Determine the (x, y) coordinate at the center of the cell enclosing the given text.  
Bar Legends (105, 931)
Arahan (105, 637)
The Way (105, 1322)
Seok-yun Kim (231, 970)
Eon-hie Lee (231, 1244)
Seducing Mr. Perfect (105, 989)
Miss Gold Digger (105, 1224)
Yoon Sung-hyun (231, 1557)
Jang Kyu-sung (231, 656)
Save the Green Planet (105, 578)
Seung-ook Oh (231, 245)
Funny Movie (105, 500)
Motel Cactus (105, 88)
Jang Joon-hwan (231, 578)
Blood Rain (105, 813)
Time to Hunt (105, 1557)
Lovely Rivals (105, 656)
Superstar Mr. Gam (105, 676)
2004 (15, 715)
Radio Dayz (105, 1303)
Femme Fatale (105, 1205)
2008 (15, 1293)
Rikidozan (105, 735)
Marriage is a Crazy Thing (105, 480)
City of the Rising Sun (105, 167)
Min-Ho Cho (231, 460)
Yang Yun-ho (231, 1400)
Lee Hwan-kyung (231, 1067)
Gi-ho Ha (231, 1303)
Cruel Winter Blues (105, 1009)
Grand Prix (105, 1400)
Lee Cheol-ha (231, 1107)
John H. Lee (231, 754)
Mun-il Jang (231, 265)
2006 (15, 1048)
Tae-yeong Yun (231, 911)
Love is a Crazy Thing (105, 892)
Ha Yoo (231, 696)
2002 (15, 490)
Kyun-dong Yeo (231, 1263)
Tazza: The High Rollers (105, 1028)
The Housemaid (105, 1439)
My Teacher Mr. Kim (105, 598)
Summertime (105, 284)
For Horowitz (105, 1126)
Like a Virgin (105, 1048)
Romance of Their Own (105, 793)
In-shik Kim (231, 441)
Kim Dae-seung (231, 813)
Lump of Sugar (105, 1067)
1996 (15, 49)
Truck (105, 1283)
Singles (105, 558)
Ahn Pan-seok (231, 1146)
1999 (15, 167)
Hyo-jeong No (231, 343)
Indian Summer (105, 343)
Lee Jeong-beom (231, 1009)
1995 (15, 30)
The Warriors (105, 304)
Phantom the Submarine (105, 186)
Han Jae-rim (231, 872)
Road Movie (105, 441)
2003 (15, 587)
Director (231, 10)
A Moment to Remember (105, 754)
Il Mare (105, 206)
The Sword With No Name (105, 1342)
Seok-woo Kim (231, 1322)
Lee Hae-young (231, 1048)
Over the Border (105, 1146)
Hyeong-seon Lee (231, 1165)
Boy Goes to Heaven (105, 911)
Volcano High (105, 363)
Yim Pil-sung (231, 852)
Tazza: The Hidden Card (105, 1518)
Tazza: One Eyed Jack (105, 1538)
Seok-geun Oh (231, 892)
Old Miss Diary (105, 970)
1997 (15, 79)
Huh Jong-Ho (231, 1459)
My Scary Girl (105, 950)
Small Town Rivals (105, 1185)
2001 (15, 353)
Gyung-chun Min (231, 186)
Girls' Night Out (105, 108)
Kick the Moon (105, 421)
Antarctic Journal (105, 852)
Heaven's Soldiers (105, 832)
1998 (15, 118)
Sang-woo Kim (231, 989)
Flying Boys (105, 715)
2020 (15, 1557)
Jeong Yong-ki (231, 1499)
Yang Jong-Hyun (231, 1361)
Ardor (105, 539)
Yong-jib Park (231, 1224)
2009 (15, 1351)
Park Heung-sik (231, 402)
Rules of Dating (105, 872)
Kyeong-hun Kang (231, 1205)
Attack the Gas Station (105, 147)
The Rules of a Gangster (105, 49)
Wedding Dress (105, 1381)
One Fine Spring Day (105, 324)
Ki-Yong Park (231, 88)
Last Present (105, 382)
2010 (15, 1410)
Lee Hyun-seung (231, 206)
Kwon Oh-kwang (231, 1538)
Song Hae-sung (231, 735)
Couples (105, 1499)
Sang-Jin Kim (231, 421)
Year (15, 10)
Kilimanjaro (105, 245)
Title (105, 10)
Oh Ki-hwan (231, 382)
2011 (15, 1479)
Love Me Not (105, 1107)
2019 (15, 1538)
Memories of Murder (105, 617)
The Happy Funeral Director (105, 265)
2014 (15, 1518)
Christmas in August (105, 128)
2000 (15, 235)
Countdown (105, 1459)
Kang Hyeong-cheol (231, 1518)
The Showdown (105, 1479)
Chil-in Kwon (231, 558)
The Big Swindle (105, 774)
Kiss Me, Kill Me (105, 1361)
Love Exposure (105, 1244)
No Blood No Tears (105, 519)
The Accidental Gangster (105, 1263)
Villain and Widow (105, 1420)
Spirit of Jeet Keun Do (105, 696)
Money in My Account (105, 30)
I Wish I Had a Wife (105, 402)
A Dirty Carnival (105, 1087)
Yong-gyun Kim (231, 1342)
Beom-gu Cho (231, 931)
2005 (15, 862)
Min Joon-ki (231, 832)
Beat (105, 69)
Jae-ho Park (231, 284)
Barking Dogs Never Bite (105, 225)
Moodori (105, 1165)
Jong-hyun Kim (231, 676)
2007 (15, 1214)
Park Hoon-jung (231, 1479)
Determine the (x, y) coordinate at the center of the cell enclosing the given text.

----

## Exercise instructions
Show each row above that contains the word "Movie", reproducing every such row in full.

## Answer to the problem
Funny Movie (105, 500)
Road Movie (105, 441)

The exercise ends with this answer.